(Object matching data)

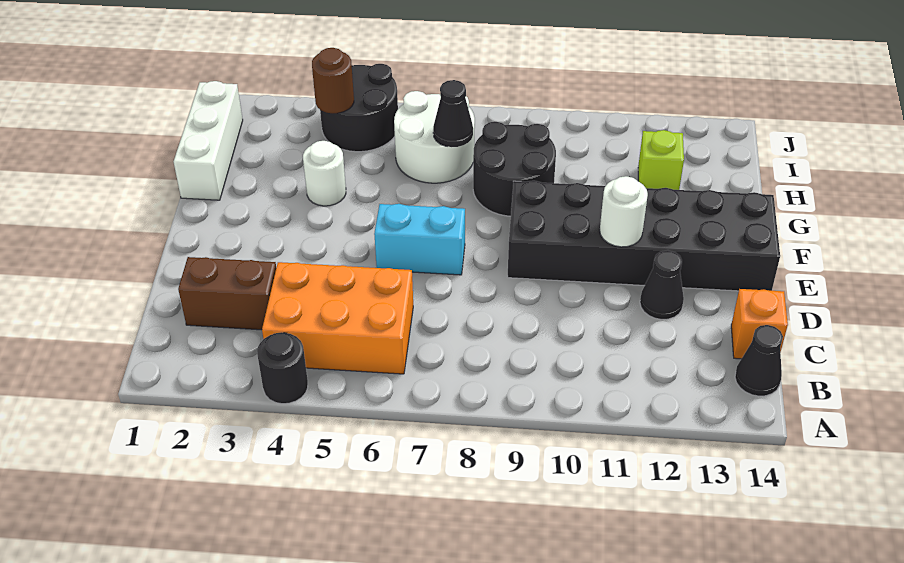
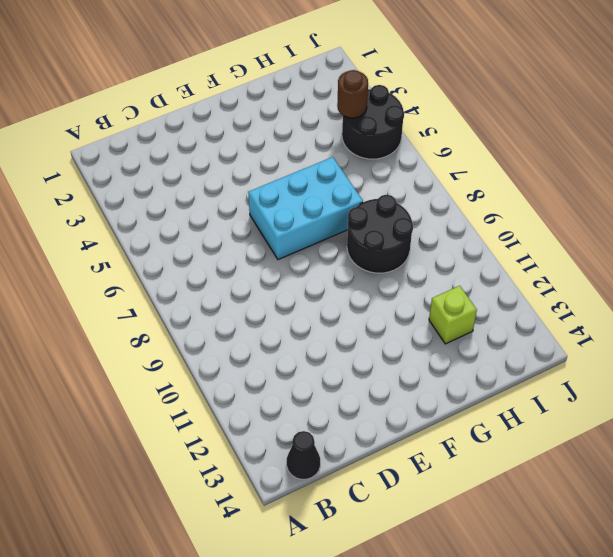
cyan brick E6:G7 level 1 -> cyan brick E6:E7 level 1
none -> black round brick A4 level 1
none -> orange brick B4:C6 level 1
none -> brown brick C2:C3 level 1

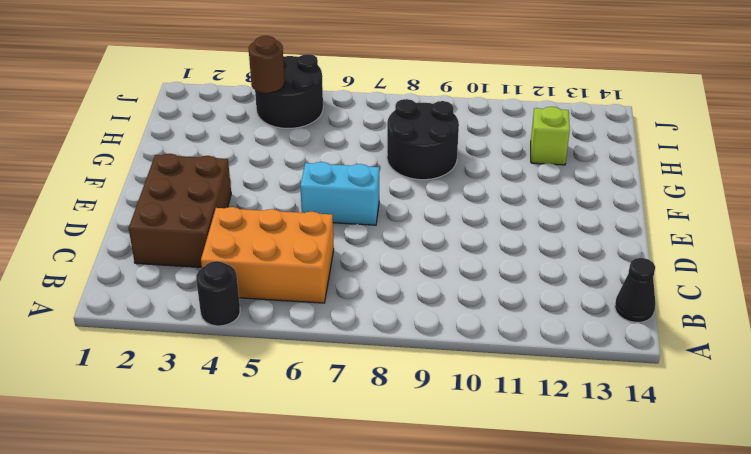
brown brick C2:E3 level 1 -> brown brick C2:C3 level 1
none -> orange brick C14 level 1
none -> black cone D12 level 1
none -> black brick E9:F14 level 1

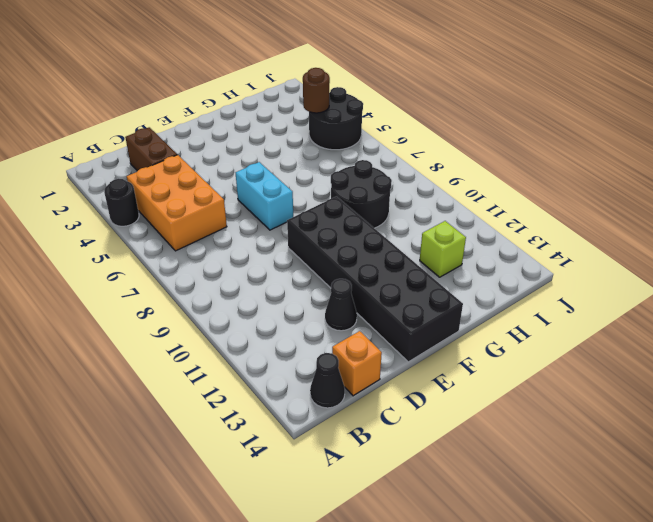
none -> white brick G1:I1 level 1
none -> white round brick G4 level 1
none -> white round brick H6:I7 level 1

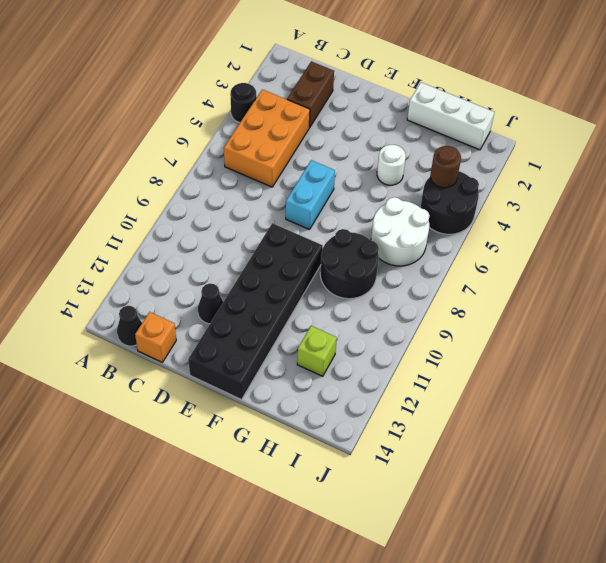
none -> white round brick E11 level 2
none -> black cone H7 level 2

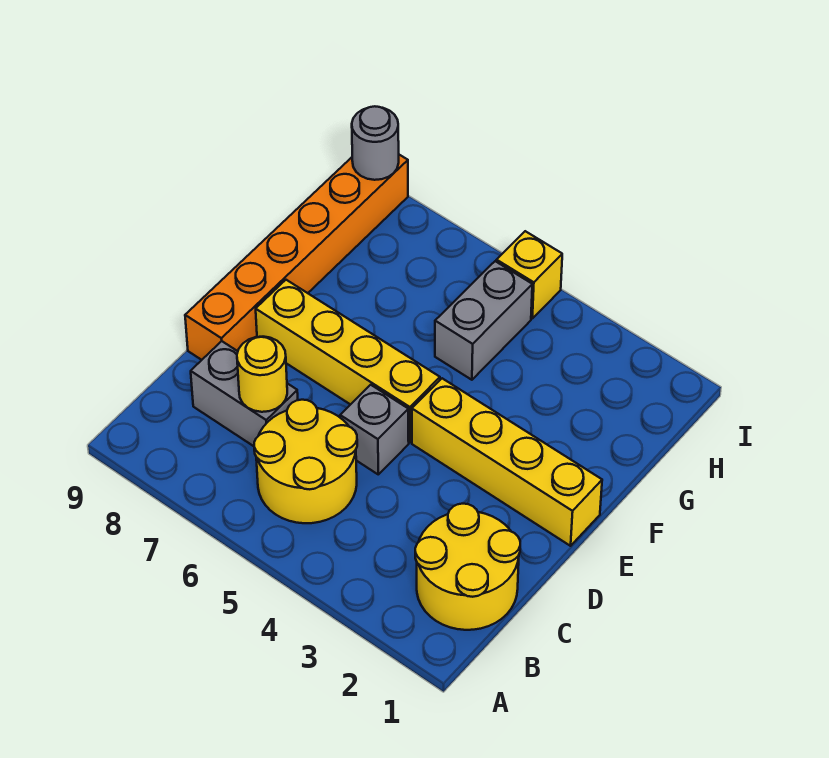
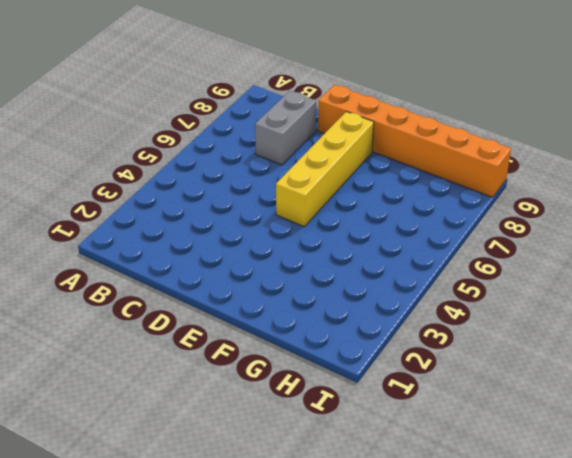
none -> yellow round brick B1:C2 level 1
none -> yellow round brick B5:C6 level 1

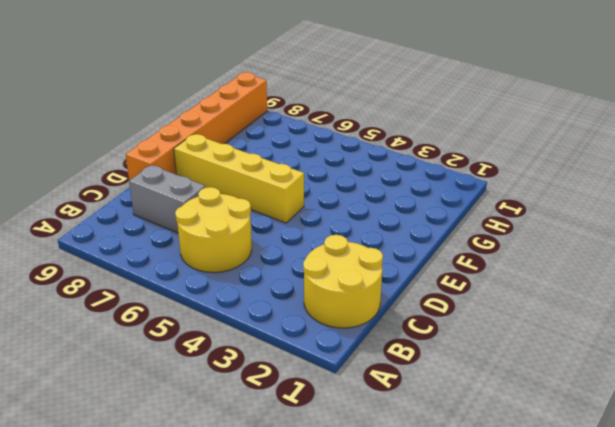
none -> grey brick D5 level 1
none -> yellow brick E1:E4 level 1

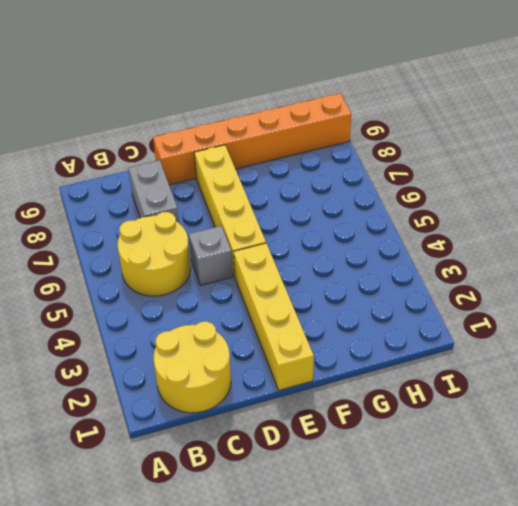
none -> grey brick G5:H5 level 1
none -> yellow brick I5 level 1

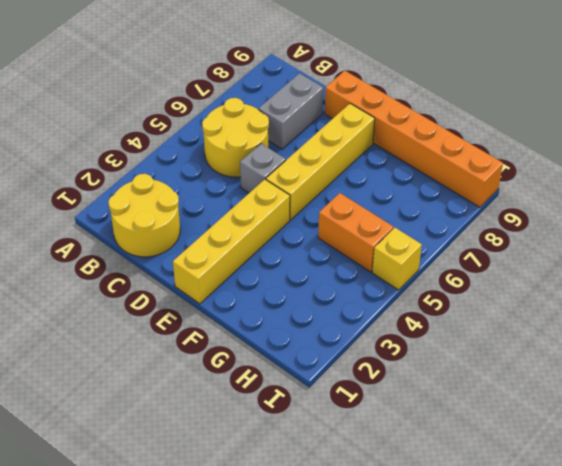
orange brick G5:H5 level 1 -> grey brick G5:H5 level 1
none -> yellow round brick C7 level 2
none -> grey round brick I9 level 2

> Exercise objective
Output only the lines above from the line that holds "none -> white round brick G4 level 1" through the line that holds "none -> grey brick G5:H5 level 1", both ends included, and exclude pictures.

> Finished task
none -> white round brick G4 level 1
none -> white round brick H6:I7 level 1

none -> white round brick E11 level 2
none -> black cone H7 level 2

none -> yellow round brick B1:C2 level 1
none -> yellow round brick B5:C6 level 1

none -> grey brick D5 level 1
none -> yellow brick E1:E4 level 1

none -> grey brick G5:H5 level 1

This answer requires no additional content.